- _TASK DESCRIPTION_: Leave the pictures out and give every entry again exactly.
-- TASK INPUTS follows --
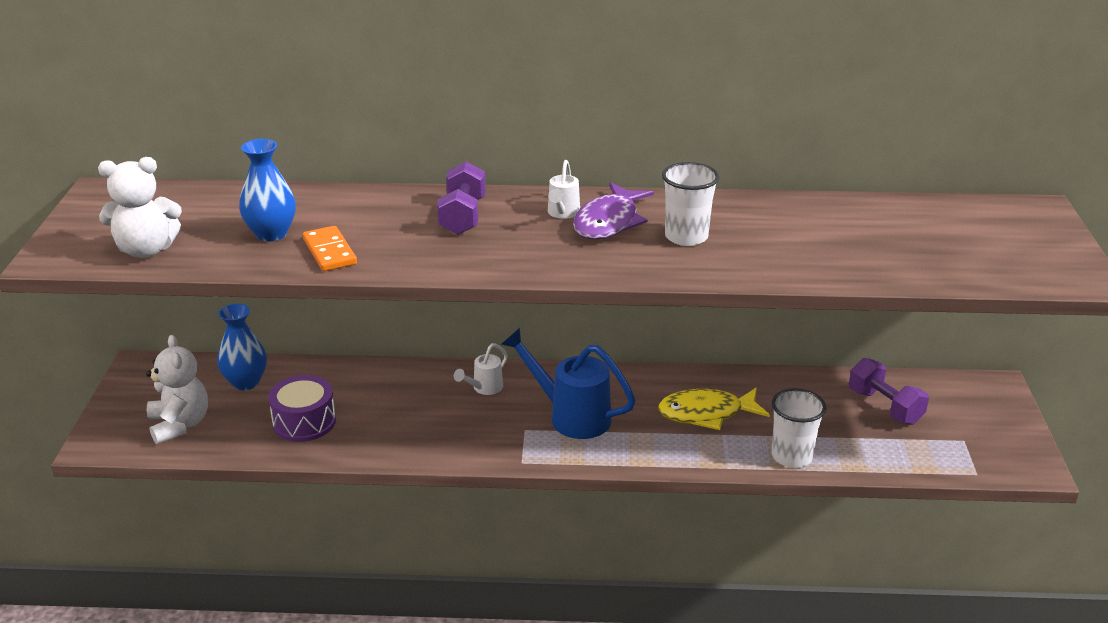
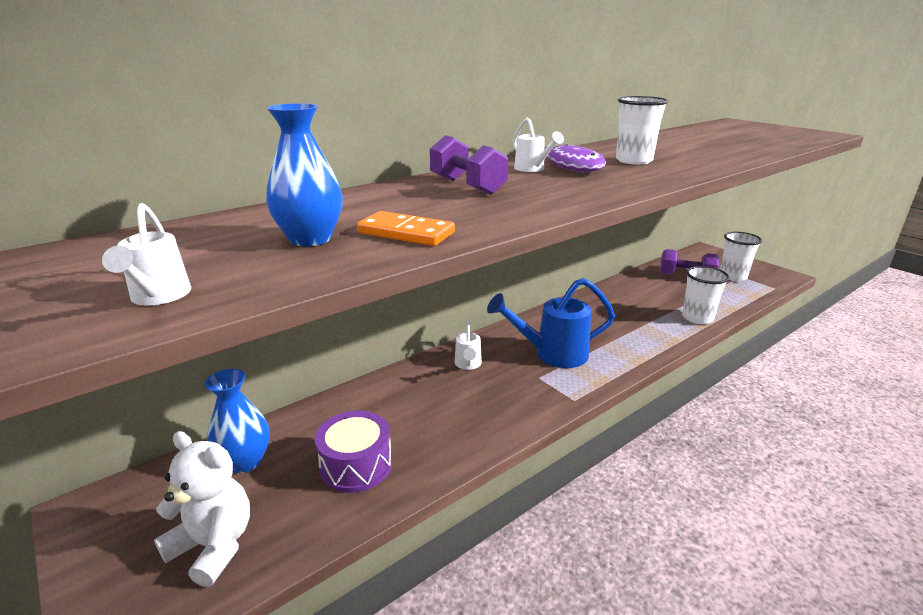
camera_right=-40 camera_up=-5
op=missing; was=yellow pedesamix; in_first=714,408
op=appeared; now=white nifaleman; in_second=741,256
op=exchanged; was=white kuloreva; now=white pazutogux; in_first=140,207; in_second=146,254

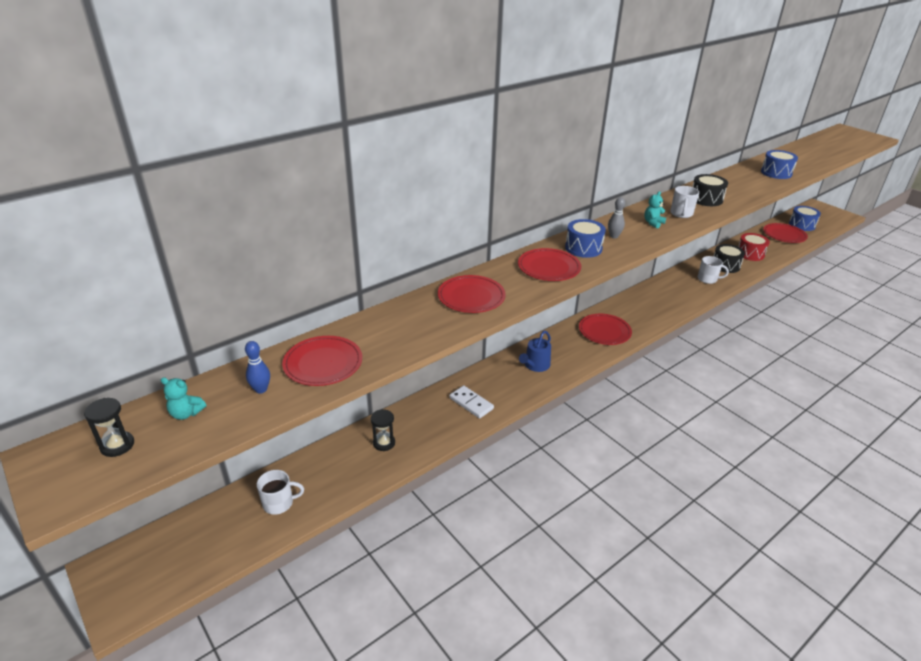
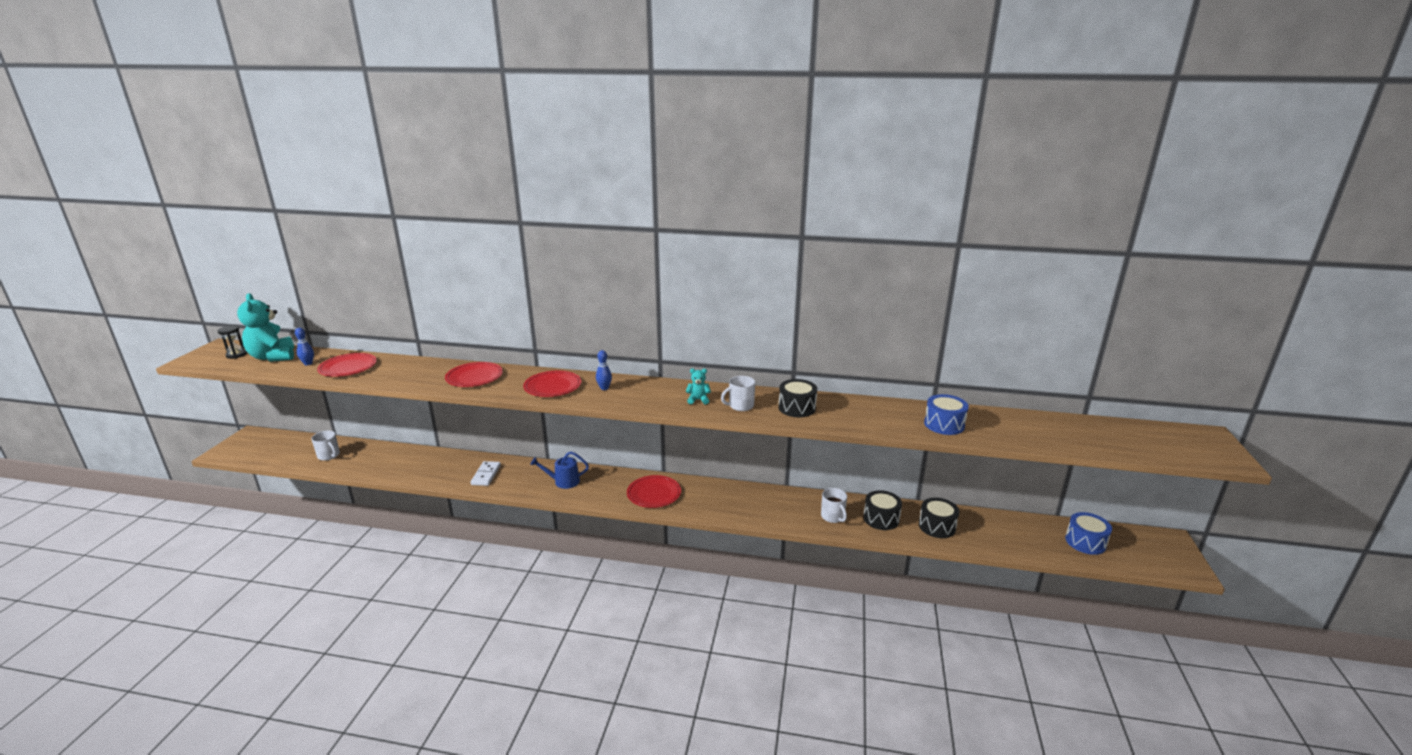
camera_right=50 camera_up=-10
op=missing; was=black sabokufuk; in_first=383,430
op=missing; was=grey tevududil; in_first=616,218
op=missing; was=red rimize; in_first=785,233
op=exchanged; was=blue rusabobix; now=blue tevududil; in_first=585,238; in_second=604,370
op=colour; was=red rusabobix; now=black rusabobix; in_first=754,247; in_second=939,518
op=size; was=turquoise kuloreva; in_first=183,398; in_second=265,327; ratio=2.17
-- TASK INPUTS concluded --
- _RESPONSE FOR THIS EXERCISE_:
camera_right=-40 camera_up=-5
op=missing; was=yellow pedesamix; in_first=714,408
op=appeared; now=white nifaleman; in_second=741,256
op=exchanged; was=white kuloreva; now=white pazutogux; in_first=140,207; in_second=146,254

camera_right=50 camera_up=-10
op=missing; was=black sabokufuk; in_first=383,430
op=missing; was=grey tevududil; in_first=616,218
op=missing; was=red rimize; in_first=785,233
op=exchanged; was=blue rusabobix; now=blue tevududil; in_first=585,238; in_second=604,370
op=colour; was=red rusabobix; now=black rusabobix; in_first=754,247; in_second=939,518
op=size; was=turquoise kuloreva; in_first=183,398; in_second=265,327; ratio=2.17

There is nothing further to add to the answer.